YOUR INSTRUCTIONS - Exactly the lines below, starting with the one containing "purple brick A1:B1" and going on through the one containing "purple plate L10", must be reproduced, both ends included, and no pictures with them.

DATASET RECORDS -
<<<<

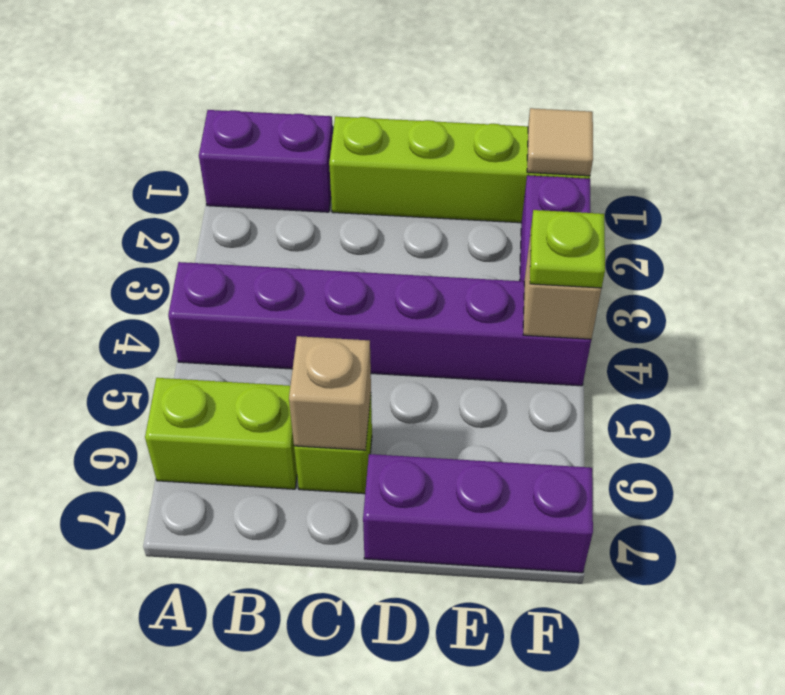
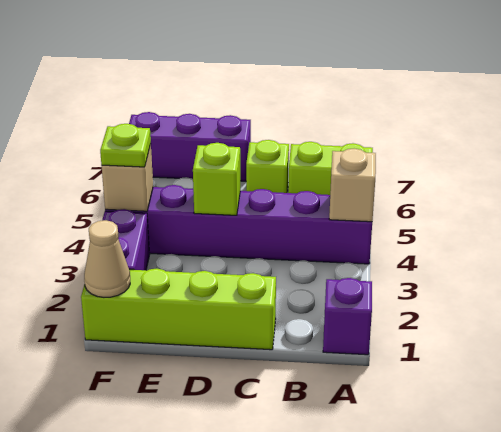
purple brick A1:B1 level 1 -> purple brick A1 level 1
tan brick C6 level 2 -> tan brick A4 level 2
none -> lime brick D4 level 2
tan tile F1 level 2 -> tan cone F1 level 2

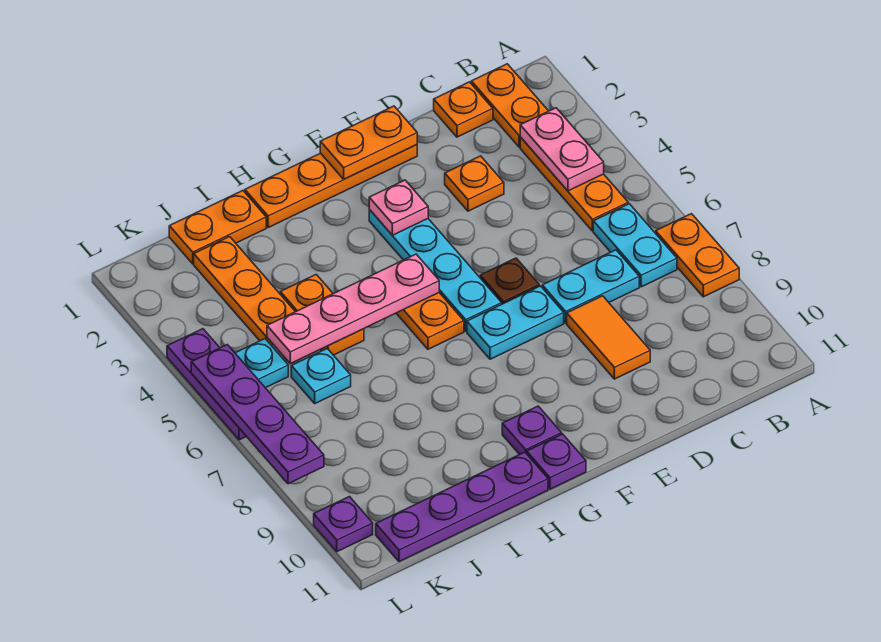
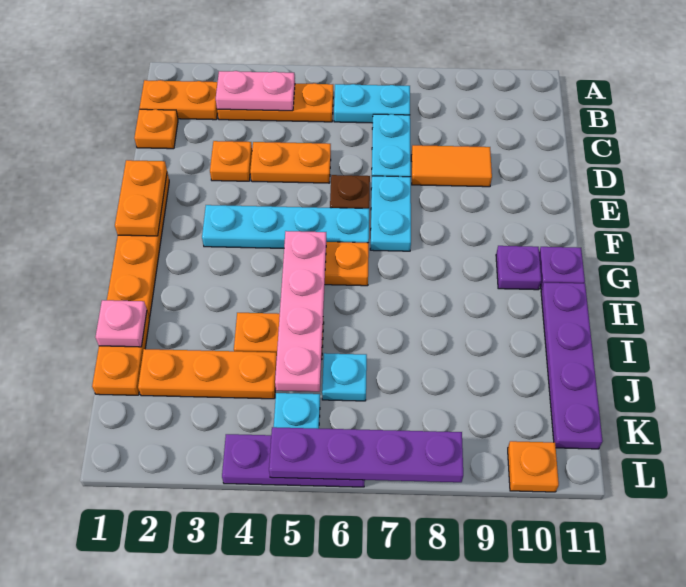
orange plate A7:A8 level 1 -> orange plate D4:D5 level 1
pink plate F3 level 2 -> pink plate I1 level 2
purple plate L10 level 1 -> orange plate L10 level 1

>>>>
<<<<

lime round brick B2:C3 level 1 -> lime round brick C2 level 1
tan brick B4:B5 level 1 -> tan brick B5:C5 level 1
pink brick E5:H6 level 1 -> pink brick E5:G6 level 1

>>>>

YOUR RESPONSE -
purple brick A1:B1 level 1 -> purple brick A1 level 1
tan brick C6 level 2 -> tan brick A4 level 2
none -> lime brick D4 level 2
tan tile F1 level 2 -> tan cone F1 level 2

orange plate A7:A8 level 1 -> orange plate D4:D5 level 1
pink plate F3 level 2 -> pink plate I1 level 2
purple plate L10 level 1 -> orange plate L10 level 1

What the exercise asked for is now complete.